(Records contained in a dataset)

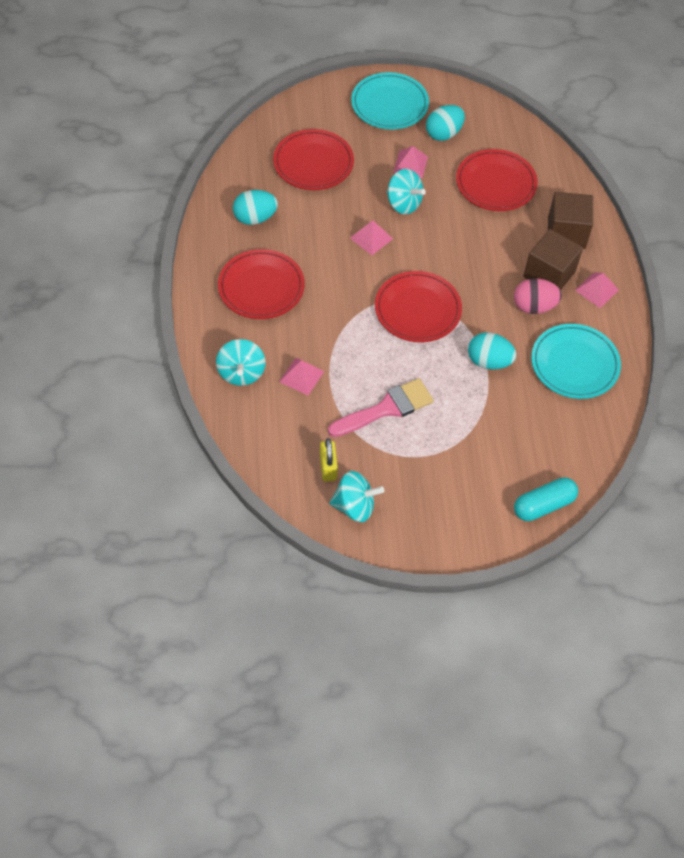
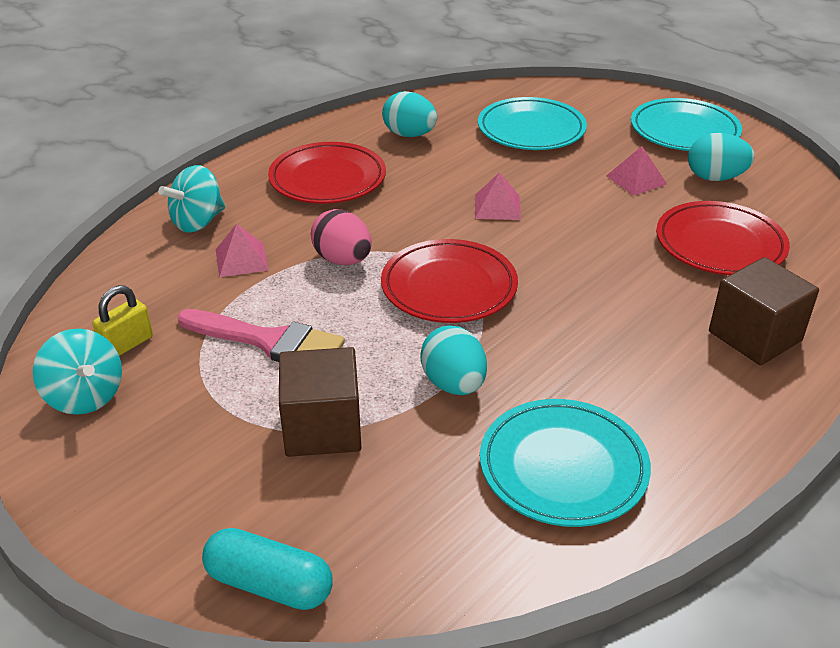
camera: 50 degrees right, 20 degrees down
(313, 163) = (531, 130): red plate -> turquoise plate
(403, 203) = (578, 202): turquoise spinning top -> none
(534, 306) = (597, 374): pink egg -> pink egg (343, 260)
(549, 274) = (668, 358): brown cube -> brown cube (322, 428)
(596, 290) = (717, 416): pink pyramid -> none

● PROBLEM REQUIREMENTS:
Scan the records for the string "none". Copy each line in which it appears.

● SOLUTION FOR THIS PROBLEM:
(403, 203) = (578, 202): turquoise spinning top -> none
(596, 290) = (717, 416): pink pyramid -> none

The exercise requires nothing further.